**Task item**
Show all lines from the material that carry the word "ball".

*** Opening Recorded information ***

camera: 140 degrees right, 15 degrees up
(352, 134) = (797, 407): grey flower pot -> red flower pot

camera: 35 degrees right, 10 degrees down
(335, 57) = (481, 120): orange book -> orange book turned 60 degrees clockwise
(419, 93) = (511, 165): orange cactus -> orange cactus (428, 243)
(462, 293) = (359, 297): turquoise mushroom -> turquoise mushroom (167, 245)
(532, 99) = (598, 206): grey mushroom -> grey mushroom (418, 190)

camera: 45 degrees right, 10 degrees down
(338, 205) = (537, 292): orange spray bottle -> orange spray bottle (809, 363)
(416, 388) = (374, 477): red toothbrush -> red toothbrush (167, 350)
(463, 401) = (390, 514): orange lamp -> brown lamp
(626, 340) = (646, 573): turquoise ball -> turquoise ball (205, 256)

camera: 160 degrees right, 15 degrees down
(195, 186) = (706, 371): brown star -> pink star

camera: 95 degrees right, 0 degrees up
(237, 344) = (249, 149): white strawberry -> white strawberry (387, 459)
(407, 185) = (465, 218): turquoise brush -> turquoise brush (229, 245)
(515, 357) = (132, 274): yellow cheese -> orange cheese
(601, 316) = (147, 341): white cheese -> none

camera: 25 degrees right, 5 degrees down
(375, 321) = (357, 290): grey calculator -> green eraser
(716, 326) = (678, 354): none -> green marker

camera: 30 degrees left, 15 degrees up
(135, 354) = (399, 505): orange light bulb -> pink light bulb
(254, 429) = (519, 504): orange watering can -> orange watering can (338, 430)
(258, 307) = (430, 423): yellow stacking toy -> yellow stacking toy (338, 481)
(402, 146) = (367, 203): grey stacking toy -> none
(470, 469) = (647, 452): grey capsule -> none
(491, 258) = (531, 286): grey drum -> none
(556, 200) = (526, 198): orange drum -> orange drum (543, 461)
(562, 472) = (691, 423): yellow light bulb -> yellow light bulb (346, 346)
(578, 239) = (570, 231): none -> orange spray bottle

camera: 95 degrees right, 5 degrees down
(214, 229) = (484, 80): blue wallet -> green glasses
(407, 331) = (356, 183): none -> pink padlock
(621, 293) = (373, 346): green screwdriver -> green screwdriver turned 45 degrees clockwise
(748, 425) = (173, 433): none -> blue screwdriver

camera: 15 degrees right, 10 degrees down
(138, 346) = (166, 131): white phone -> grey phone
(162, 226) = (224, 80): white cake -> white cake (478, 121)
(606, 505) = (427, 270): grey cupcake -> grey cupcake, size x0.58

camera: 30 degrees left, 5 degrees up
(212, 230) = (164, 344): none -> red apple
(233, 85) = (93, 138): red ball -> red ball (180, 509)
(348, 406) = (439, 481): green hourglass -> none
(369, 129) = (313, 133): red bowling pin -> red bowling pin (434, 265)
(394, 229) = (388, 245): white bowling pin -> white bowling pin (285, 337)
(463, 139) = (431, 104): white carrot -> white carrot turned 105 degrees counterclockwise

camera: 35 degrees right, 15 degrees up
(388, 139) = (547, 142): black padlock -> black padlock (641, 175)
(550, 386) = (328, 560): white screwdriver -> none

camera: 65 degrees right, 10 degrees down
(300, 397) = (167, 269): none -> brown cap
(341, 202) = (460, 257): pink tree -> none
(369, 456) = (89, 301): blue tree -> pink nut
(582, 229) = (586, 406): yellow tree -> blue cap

*** Closing Recorded information ***

**Response for this exercise**
(626, 340) = (646, 573): turquoise ball -> turquoise ball (205, 256)
(233, 85) = (93, 138): red ball -> red ball (180, 509)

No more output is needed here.